* Task input *

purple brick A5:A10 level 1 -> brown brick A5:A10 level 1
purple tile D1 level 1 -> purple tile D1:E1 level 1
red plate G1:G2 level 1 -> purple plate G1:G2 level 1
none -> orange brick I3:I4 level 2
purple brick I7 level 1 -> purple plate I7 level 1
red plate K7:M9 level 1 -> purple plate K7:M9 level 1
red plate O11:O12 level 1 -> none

---

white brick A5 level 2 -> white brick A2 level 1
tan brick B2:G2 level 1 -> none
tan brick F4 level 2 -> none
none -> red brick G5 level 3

* Task item *
What you give back must be the stretch above, starting at the line with "tan brick B2:G2 level 1 -> none" and ending at the line with "none -> red brick G5 level 3", copied exactly.

* Exercise solution *
tan brick B2:G2 level 1 -> none
tan brick F4 level 2 -> none
none -> red brick G5 level 3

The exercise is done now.